▸ **TASK OBJECTIVE**
Produce an exact copy of the lines from the line containing "black can: 6 -> 5" through the last line of the entries below, and only those lines.

*** Opening of DATA ***

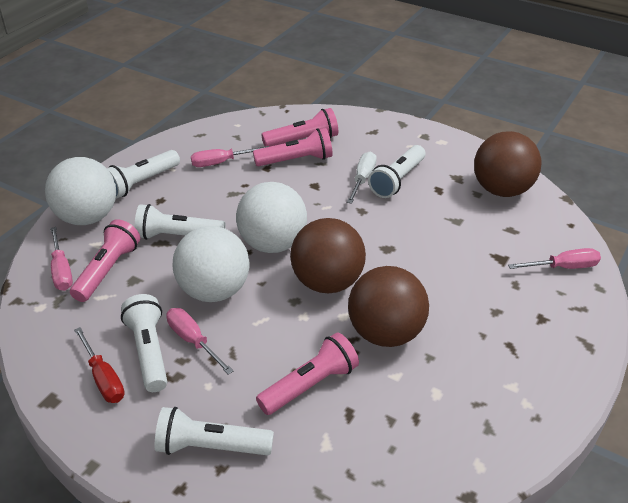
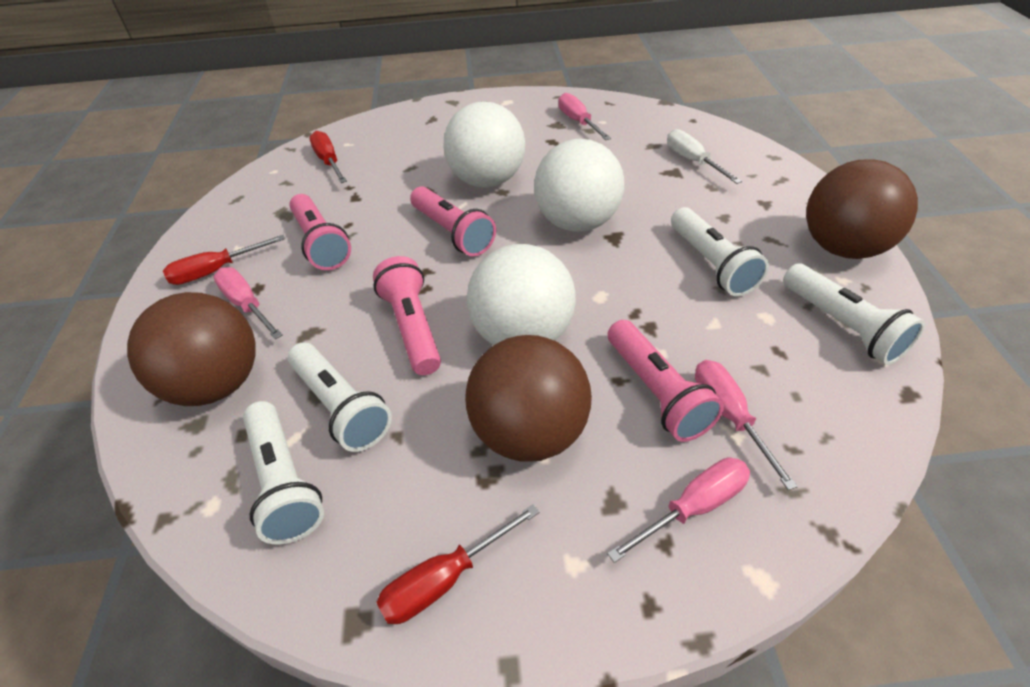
red screwdriver: 1 -> 3
white flashlight: 5 -> 4

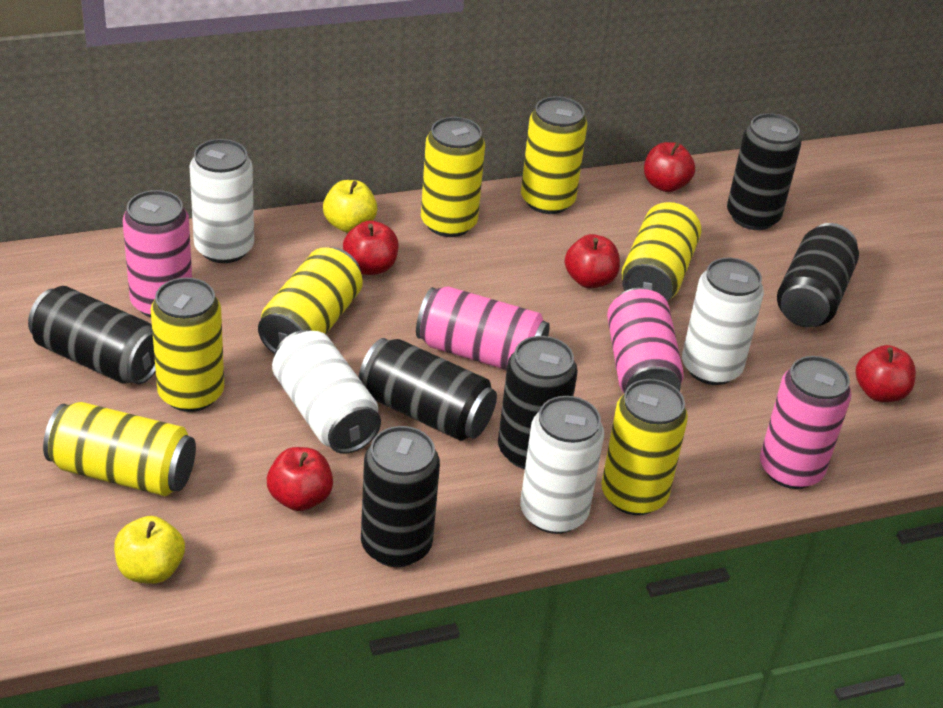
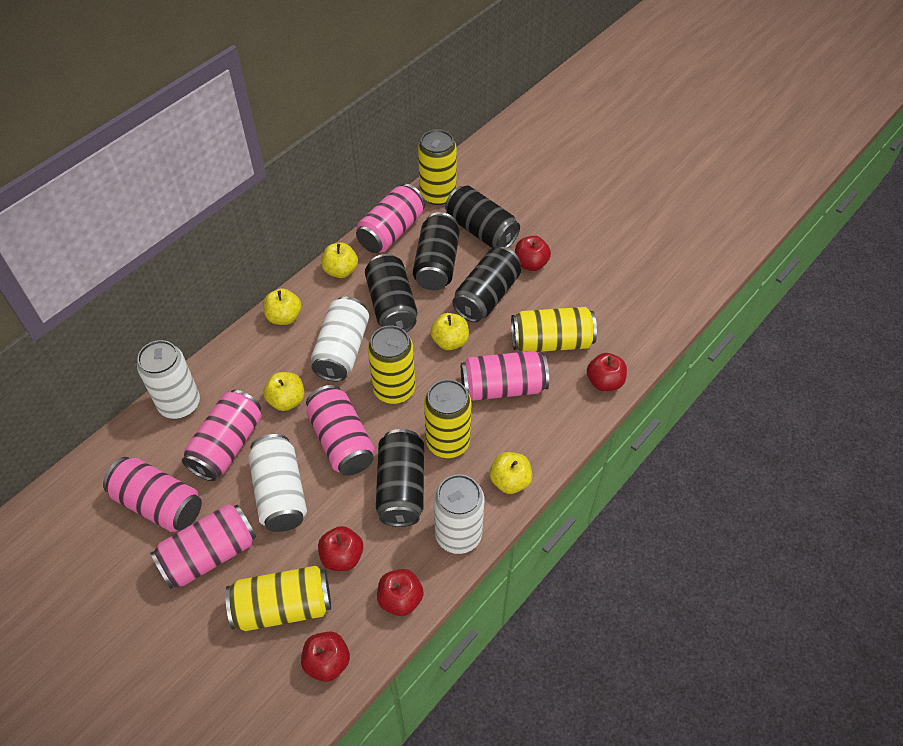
black can: 6 -> 5
pink can: 4 -> 6
yellow apple: 2 -> 5
yellow can: 7 -> 5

*** Close of DATA ***

▸ **REPLY TO THE EXERCISE**
black can: 6 -> 5
pink can: 4 -> 6
yellow apple: 2 -> 5
yellow can: 7 -> 5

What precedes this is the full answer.